Object change descriptions:
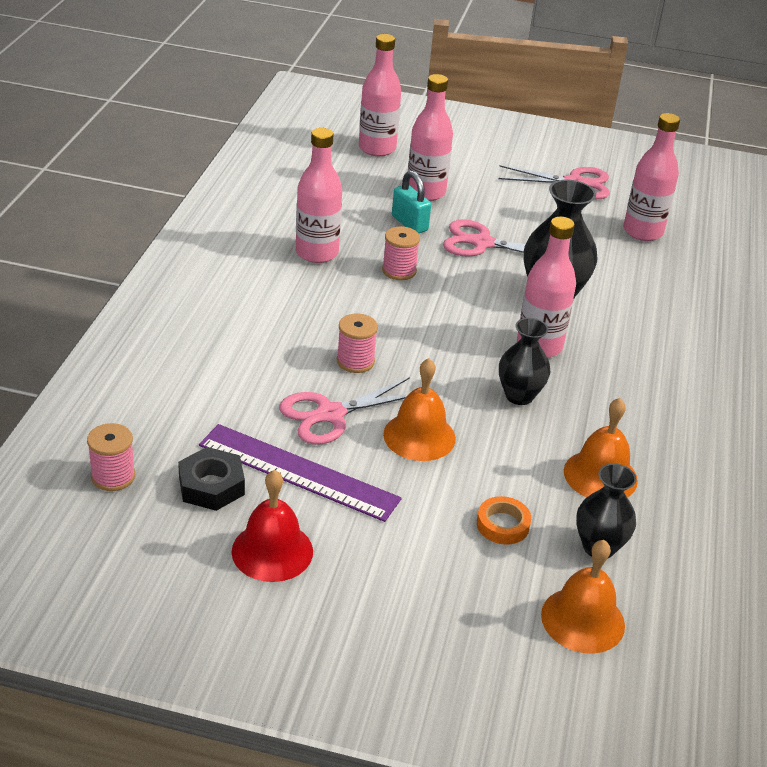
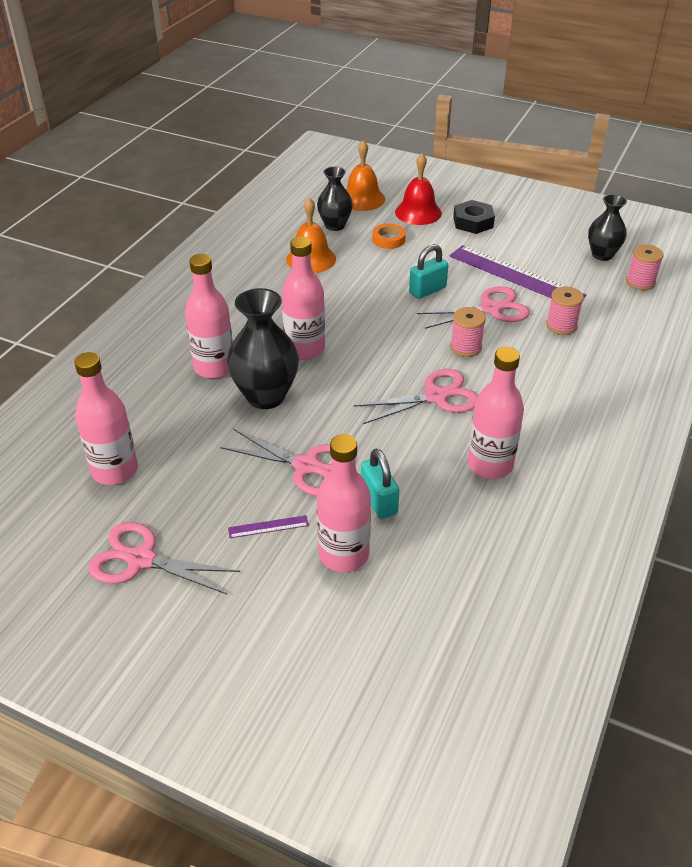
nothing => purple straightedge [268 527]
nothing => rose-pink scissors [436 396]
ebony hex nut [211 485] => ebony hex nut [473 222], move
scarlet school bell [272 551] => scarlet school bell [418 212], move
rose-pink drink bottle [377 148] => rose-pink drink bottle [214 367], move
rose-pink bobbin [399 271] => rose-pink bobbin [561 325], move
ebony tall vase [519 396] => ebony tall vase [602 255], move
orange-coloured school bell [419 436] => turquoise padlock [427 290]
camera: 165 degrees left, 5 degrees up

What the task requires:
Only exact copies of the lines from the one containing "rose-pink bobbin [399" to the end of the records belong in the answer.

Solution to this problem:
rose-pink bobbin [399 271] => rose-pink bobbin [561 325], move
ebony tall vase [519 396] => ebony tall vase [602 255], move
orange-coloured school bell [419 436] => turquoise padlock [427 290]
camera: 165 degrees left, 5 degrees up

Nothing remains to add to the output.